Work instructions:
From the line containing "(395, 223) = (420, 301): none -> black can" to the last line of the records below, retype every line exactly and output nothing else.

Data records:
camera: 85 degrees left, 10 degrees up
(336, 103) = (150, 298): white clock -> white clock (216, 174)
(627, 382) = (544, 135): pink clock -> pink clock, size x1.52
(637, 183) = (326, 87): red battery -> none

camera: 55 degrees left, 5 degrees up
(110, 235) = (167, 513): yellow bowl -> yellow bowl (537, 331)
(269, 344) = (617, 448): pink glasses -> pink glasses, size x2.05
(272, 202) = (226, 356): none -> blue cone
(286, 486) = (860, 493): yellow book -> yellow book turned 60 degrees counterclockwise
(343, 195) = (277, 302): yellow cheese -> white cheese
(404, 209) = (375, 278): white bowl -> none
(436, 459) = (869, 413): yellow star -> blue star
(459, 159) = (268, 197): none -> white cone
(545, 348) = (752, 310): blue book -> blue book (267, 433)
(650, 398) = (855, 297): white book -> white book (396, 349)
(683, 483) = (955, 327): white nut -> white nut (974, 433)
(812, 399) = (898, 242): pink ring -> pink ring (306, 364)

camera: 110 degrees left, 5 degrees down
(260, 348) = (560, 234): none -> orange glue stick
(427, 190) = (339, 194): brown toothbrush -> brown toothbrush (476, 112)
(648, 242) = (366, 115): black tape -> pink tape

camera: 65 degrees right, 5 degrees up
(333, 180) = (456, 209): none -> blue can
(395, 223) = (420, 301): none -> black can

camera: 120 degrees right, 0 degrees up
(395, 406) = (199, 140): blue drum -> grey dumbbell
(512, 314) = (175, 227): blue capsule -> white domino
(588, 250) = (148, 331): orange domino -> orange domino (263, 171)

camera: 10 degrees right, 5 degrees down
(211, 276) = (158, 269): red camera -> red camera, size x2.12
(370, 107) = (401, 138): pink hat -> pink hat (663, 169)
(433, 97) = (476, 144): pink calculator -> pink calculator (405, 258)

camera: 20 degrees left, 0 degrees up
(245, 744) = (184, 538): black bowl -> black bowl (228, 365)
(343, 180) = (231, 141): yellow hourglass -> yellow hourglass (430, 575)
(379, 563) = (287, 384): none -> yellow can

Output of the exercise:
(395, 223) = (420, 301): none -> black can

camera: 120 degrees right, 0 degrees up
(395, 406) = (199, 140): blue drum -> grey dumbbell
(512, 314) = (175, 227): blue capsule -> white domino
(588, 250) = (148, 331): orange domino -> orange domino (263, 171)

camera: 10 degrees right, 5 degrees down
(211, 276) = (158, 269): red camera -> red camera, size x2.12
(370, 107) = (401, 138): pink hat -> pink hat (663, 169)
(433, 97) = (476, 144): pink calculator -> pink calculator (405, 258)

camera: 20 degrees left, 0 degrees up
(245, 744) = (184, 538): black bowl -> black bowl (228, 365)
(343, 180) = (231, 141): yellow hourglass -> yellow hourglass (430, 575)
(379, 563) = (287, 384): none -> yellow can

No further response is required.